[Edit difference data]
* * *

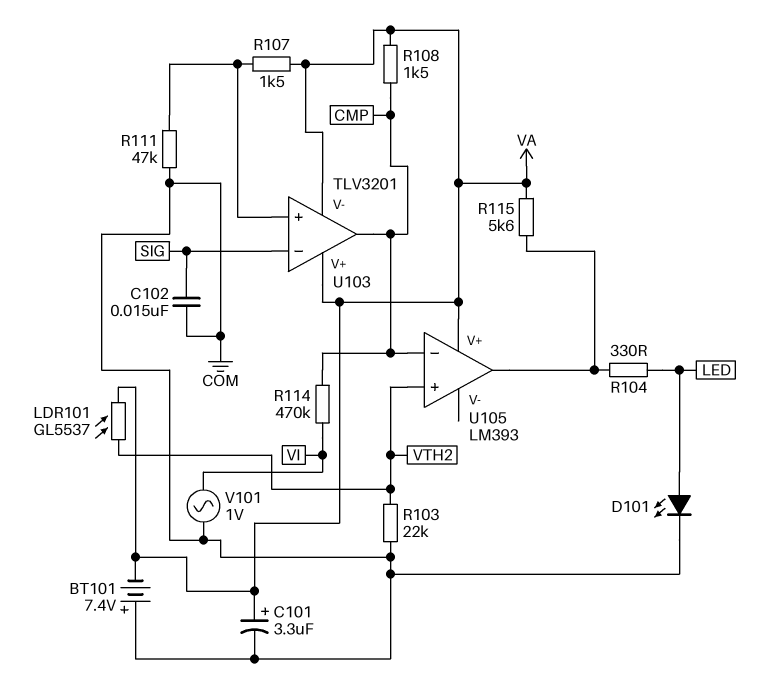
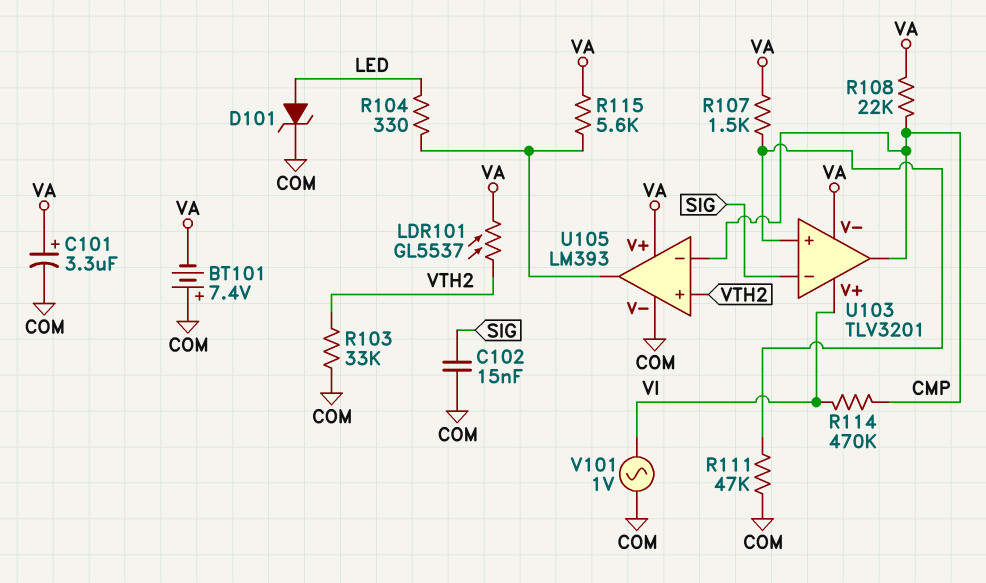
D101: LED (A LED, K COM) -> zener (A LED, K COM)
R103: 22k (COM, VTH2) -> 33k (COM, VTH2)
R108: 1.5k (CMP, VA) -> 22k (CMP, VA)
U103 pin V+: VA -> VI
U105 pin V-: none -> COM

* * *

The entries above need to be output again in full, exactly, and without pictures.

Output for this exercise -
D101: LED (A LED, K COM) -> zener (A LED, K COM)
R103: 22k (COM, VTH2) -> 33k (COM, VTH2)
R108: 1.5k (CMP, VA) -> 22k (CMP, VA)
U103 pin V+: VA -> VI
U105 pin V-: none -> COM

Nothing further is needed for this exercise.